:: Dataset content ::
▬▬▬▬▬▬

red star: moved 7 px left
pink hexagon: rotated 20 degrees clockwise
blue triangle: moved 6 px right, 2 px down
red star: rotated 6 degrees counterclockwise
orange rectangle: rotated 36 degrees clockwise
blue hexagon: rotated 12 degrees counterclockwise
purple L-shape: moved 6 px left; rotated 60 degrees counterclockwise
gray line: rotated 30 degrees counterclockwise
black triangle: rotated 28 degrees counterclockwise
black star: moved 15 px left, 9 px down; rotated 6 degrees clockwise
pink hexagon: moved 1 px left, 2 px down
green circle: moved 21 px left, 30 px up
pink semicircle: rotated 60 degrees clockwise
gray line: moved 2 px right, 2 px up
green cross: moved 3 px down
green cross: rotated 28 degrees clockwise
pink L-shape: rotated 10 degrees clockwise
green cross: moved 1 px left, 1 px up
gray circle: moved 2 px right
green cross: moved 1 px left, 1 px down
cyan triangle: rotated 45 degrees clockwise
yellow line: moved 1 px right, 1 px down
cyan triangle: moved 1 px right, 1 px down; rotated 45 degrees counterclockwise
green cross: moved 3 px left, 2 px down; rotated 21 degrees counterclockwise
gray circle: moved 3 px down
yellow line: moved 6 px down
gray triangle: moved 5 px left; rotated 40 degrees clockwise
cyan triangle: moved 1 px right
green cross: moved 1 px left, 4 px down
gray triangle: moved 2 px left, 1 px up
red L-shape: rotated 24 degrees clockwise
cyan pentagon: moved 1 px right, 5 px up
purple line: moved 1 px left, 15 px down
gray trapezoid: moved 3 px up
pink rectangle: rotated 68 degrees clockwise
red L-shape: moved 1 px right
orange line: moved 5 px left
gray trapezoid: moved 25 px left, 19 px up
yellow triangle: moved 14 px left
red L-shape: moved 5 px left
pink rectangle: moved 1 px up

▬▬▬▬▬▬

:: Goal of the exercise ::
Reproduce all the entries, swapping each instance of "green cross" for "green plus sign" and keeping every other part the same.

:: Completed exercise ::
red star: moved 7 px left
pink hexagon: rotated 20 degrees clockwise
blue triangle: moved 6 px right, 2 px down
red star: rotated 6 degrees counterclockwise
orange rectangle: rotated 36 degrees clockwise
blue hexagon: rotated 12 degrees counterclockwise
purple L-shape: moved 6 px left; rotated 60 degrees counterclockwise
gray line: rotated 30 degrees counterclockwise
black triangle: rotated 28 degrees counterclockwise
black star: moved 15 px left, 9 px down; rotated 6 degrees clockwise
pink hexagon: moved 1 px left, 2 px down
green circle: moved 21 px left, 30 px up
pink semicircle: rotated 60 degrees clockwise
gray line: moved 2 px right, 2 px up
green plus sign: moved 3 px down
green plus sign: rotated 28 degrees clockwise
pink L-shape: rotated 10 degrees clockwise
green plus sign: moved 1 px left, 1 px up
gray circle: moved 2 px right
green plus sign: moved 1 px left, 1 px down
cyan triangle: rotated 45 degrees clockwise
yellow line: moved 1 px right, 1 px down
cyan triangle: moved 1 px right, 1 px down; rotated 45 degrees counterclockwise
green plus sign: moved 3 px left, 2 px down; rotated 21 degrees counterclockwise
gray circle: moved 3 px down
yellow line: moved 6 px down
gray triangle: moved 5 px left; rotated 40 degrees clockwise
cyan triangle: moved 1 px right
green plus sign: moved 1 px left, 4 px down
gray triangle: moved 2 px left, 1 px up
red L-shape: rotated 24 degrees clockwise
cyan pentagon: moved 1 px right, 5 px up
purple line: moved 1 px left, 15 px down
gray trapezoid: moved 3 px up
pink rectangle: rotated 68 degrees clockwise
red L-shape: moved 1 px right
orange line: moved 5 px left
gray trapezoid: moved 25 px left, 19 px up
yellow triangle: moved 14 px left
red L-shape: moved 5 px left
pink rectangle: moved 1 px up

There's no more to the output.